# Exercise aim:
Your answer consists of the lines in the data that contain "yellow". Copy each of them.
———
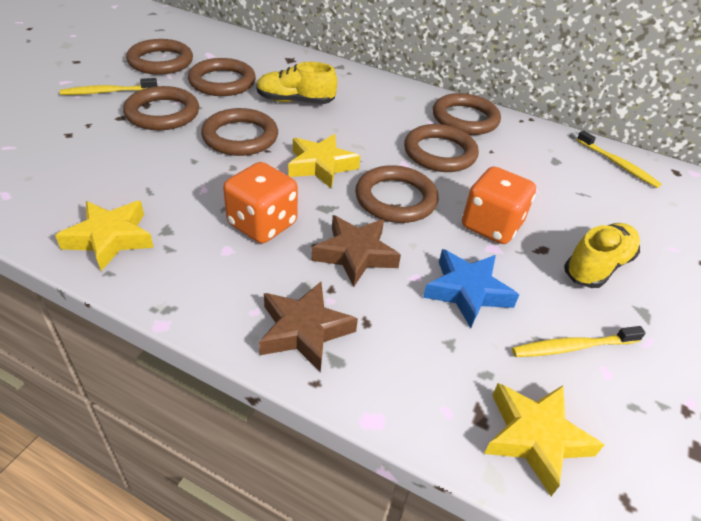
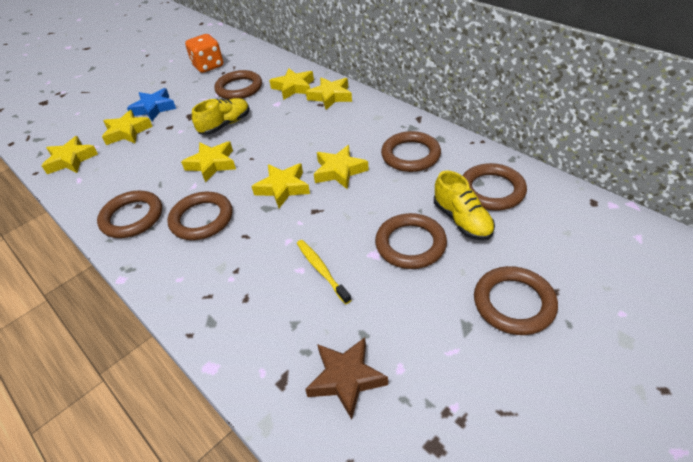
brown star: 2 -> 1
orange dice: 2 -> 1
yellow star: 3 -> 7
yellow toothbrush: 3 -> 1

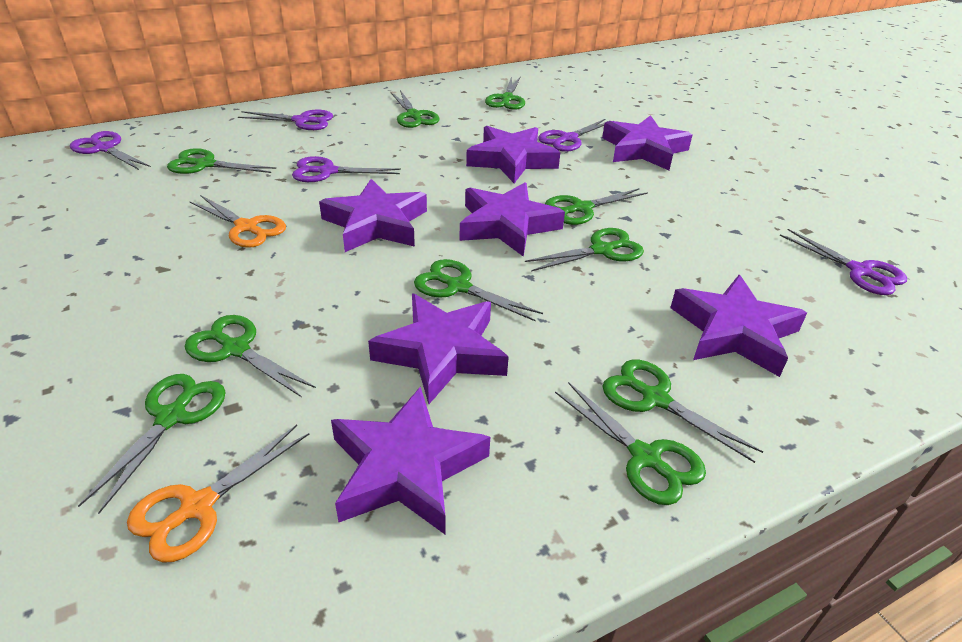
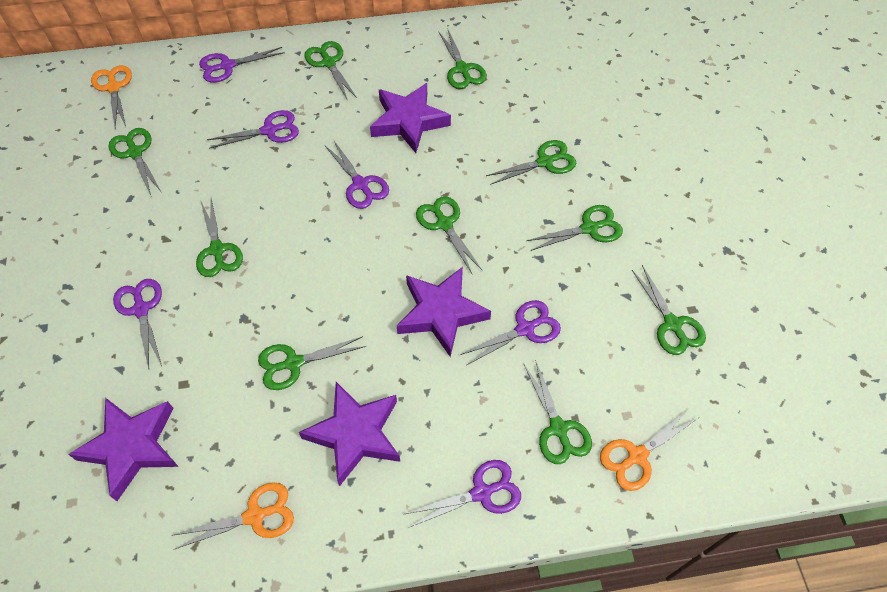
orange scissors: 2 -> 3
purple scissors: 5 -> 6
purple star: 7 -> 4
———
# Response box:
yellow star: 3 -> 7
yellow toothbrush: 3 -> 1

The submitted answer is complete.